### Entries shown
━━━━━━━━━━━━━━━━

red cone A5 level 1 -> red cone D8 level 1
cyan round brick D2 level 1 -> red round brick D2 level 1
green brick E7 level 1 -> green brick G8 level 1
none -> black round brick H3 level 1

━━━━━━━━━━━━━━━━

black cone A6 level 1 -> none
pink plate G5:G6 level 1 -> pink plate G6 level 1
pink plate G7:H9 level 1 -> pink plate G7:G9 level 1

━━━━━━━━━━━━━━━━

### Exercise instructions
All lines above from the one containing "green brick E7" to the one containing "none -> black round brick H3 level 1" must be repeated exactly, both lines included, and no others.

### Written answer
green brick E7 level 1 -> green brick G8 level 1
none -> black round brick H3 level 1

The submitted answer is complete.